Try it
What is needed is an exact copy of the entries below, with every picture left out.

Records for this task
────
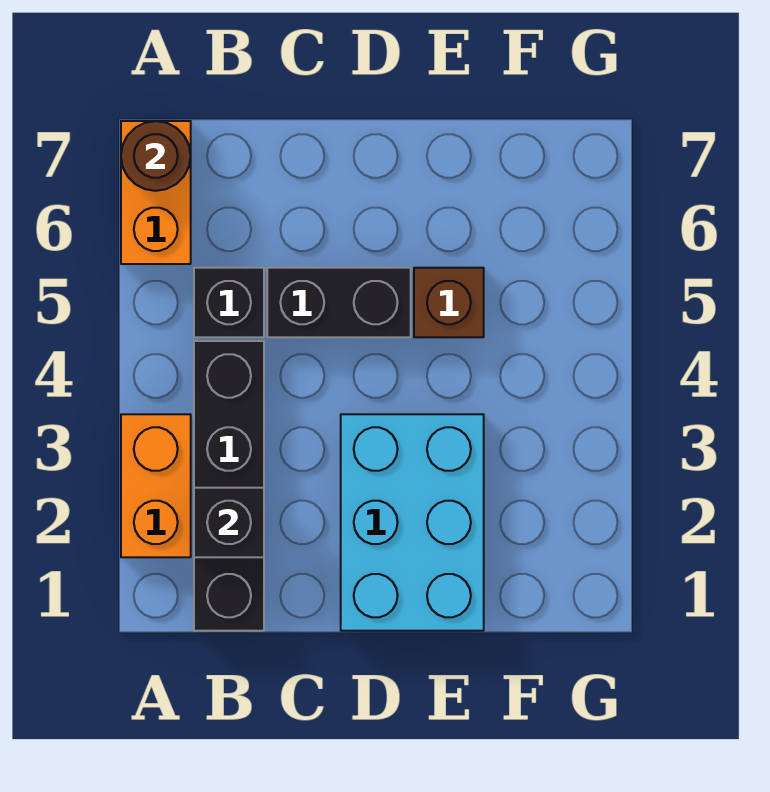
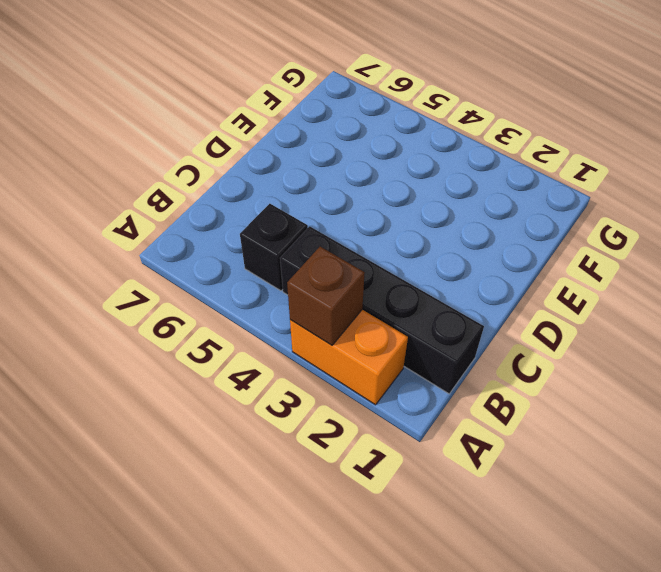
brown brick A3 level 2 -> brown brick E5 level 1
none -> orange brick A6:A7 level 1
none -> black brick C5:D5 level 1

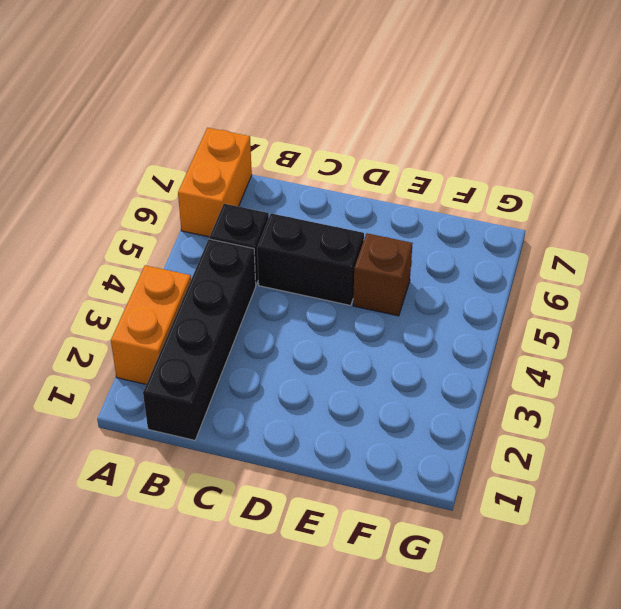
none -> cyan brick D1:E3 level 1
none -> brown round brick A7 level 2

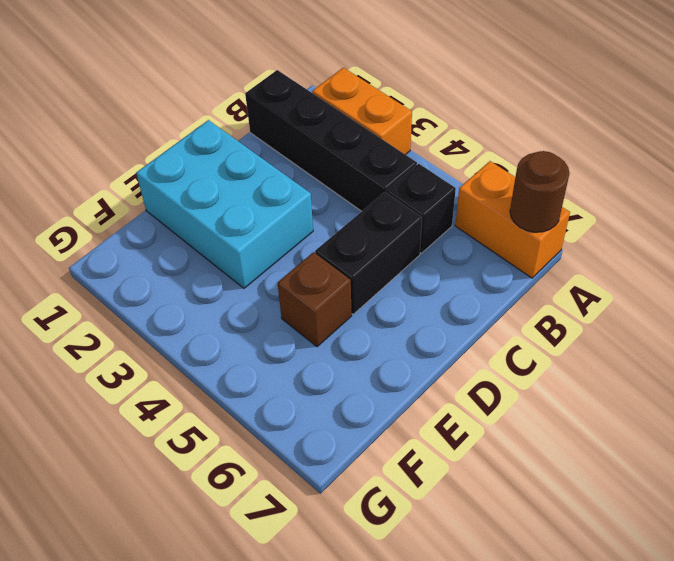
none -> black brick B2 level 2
────
Worked solution
brown brick A3 level 2 -> brown brick E5 level 1
none -> orange brick A6:A7 level 1
none -> black brick C5:D5 level 1

none -> cyan brick D1:E3 level 1
none -> brown round brick A7 level 2

none -> black brick B2 level 2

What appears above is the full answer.